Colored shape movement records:
· · · · · · ·

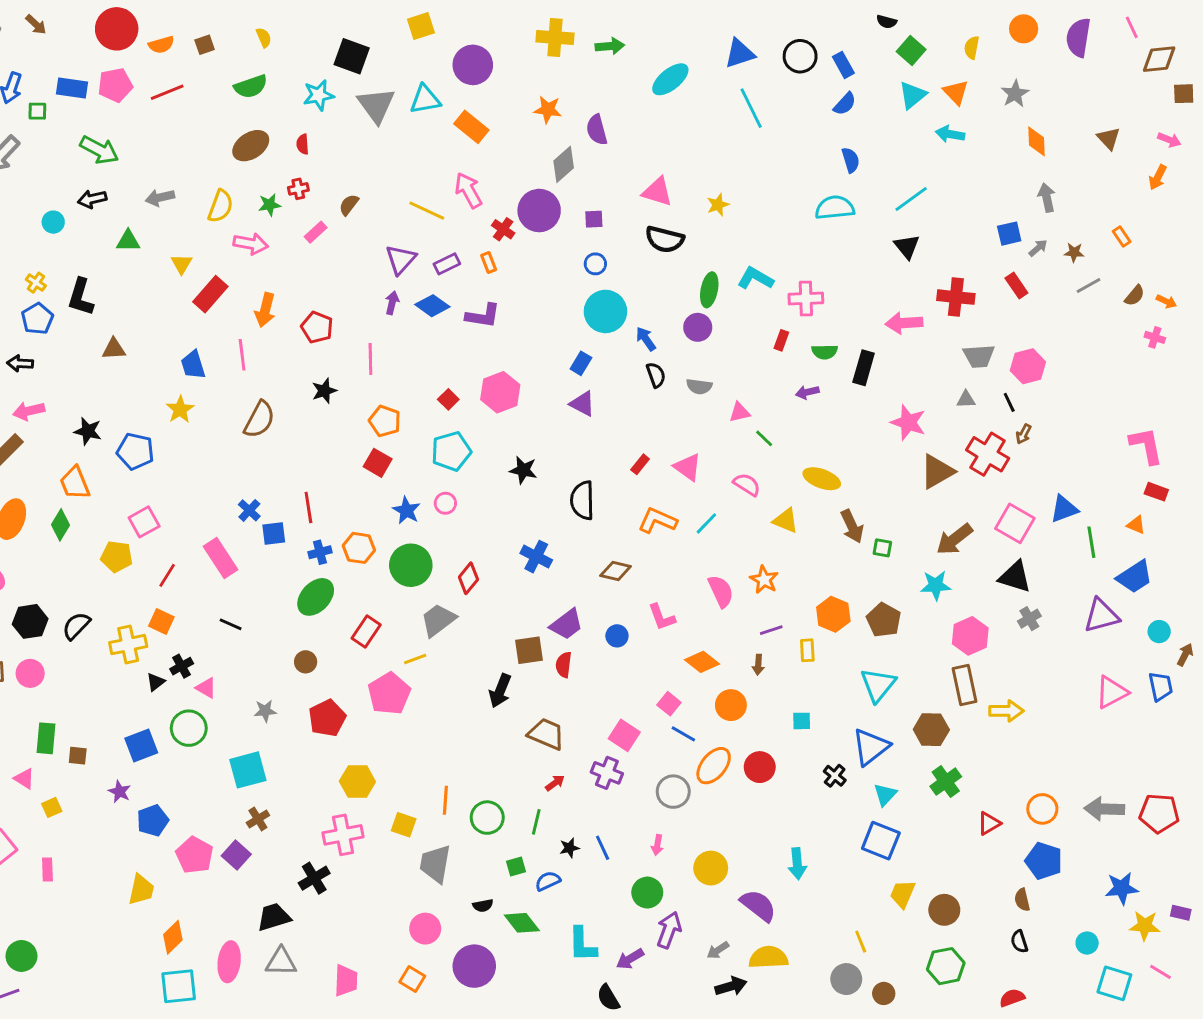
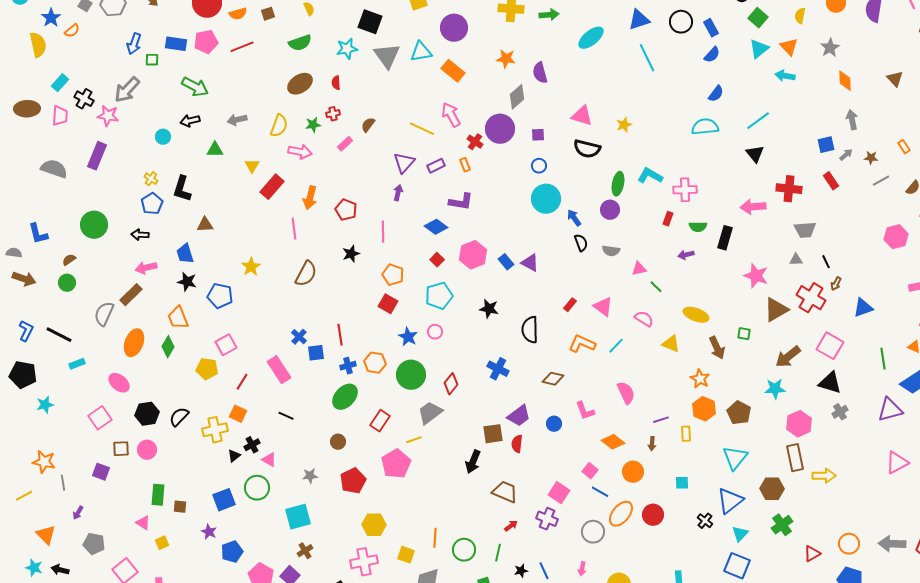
blue semicircle: (851, 160) -> (716, 94), turned 54
blue diamond: (432, 306) -> (436, 227), moved
blue rectangle: (581, 363) -> (506, 262), moved, turned -70
blue trapezoid: (193, 365) -> (185, 254), moved
pink hexagon: (1028, 366) -> (896, 237), moved
blue triangle: (1064, 509) -> (863, 308), moved
green square: (882, 548) -> (744, 334), moved
orange star: (764, 580) -> (700, 379), moved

· · · · · · ·

Work item: Only the text of the records is to be reproduced exactly; skip the pictures.

Solution for this exercise:
blue semicircle: (851, 160) -> (716, 94), turned 54
blue diamond: (432, 306) -> (436, 227), moved
blue rectangle: (581, 363) -> (506, 262), moved, turned -70
blue trapezoid: (193, 365) -> (185, 254), moved
pink hexagon: (1028, 366) -> (896, 237), moved
blue triangle: (1064, 509) -> (863, 308), moved
green square: (882, 548) -> (744, 334), moved
orange star: (764, 580) -> (700, 379), moved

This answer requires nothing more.